Without including any images, output the listing below exactly.

Source material:
Content starts
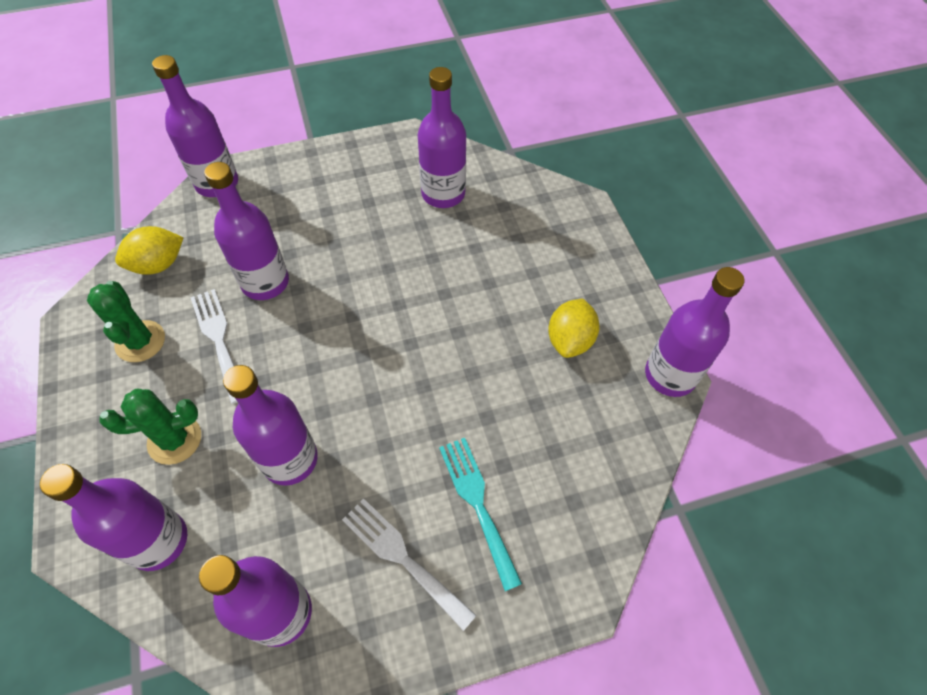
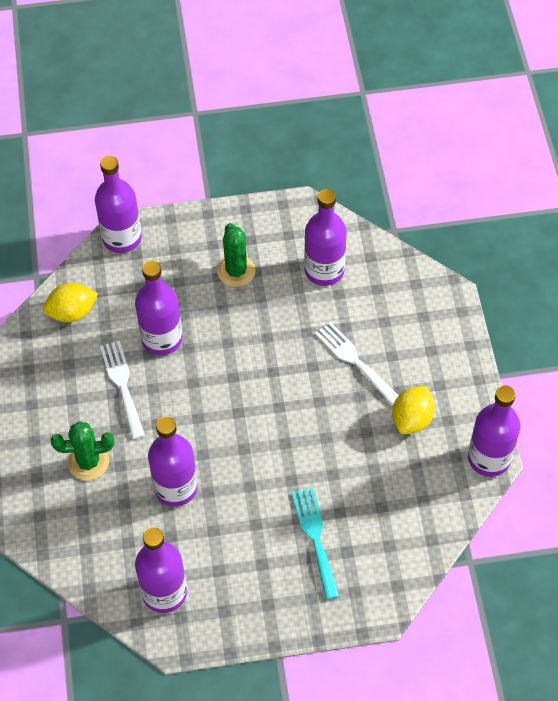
camera: 10 degrees right, 0 degrees up
(140, 341) = (59, 379): green cactus -> green cactus (236, 271)
(158, 540) = (78, 534): purple bottle -> none
(402, 558) = (254, 568): white fork -> white fork (355, 360)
Content ends
Task answer:
camera: 10 degrees right, 0 degrees up
(140, 341) = (59, 379): green cactus -> green cactus (236, 271)
(158, 540) = (78, 534): purple bottle -> none
(402, 558) = (254, 568): white fork -> white fork (355, 360)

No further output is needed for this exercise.